**AIM OF THE TASK**
Go line by line through the entries and show those that hold the string "button".

[Modification records]

>>

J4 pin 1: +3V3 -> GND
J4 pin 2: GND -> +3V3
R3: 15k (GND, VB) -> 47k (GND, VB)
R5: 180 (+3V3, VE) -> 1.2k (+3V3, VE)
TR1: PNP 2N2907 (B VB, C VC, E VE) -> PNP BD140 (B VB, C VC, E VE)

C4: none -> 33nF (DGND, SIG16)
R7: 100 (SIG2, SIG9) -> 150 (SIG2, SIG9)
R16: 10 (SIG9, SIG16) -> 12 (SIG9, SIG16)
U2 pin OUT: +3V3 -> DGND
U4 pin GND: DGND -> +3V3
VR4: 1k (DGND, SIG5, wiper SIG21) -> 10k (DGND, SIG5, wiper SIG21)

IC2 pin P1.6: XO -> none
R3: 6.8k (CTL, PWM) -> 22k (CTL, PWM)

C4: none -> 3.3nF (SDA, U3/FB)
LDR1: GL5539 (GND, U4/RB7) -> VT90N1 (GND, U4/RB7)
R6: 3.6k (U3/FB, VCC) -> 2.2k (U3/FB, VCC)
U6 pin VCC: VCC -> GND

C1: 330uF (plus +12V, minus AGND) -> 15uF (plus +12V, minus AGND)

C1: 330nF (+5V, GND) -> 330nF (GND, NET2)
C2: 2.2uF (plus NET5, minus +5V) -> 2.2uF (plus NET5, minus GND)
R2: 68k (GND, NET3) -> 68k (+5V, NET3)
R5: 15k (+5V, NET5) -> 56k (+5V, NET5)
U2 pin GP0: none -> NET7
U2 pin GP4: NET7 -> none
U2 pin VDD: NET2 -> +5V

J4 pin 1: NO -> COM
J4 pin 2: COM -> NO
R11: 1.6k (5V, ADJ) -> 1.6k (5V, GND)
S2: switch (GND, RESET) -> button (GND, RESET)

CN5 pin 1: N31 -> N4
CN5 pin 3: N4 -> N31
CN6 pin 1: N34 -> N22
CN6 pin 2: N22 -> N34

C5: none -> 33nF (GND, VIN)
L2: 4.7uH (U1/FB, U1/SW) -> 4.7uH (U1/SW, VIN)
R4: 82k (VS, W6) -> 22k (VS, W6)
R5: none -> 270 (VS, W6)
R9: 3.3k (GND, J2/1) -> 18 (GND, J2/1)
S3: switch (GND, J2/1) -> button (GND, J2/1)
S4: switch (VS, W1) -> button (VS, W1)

<<

**ANSWER TO THE PROBLEM**
S2: switch (GND, RESET) -> button (GND, RESET)
S3: switch (GND, J2/1) -> button (GND, J2/1)
S4: switch (VS, W1) -> button (VS, W1)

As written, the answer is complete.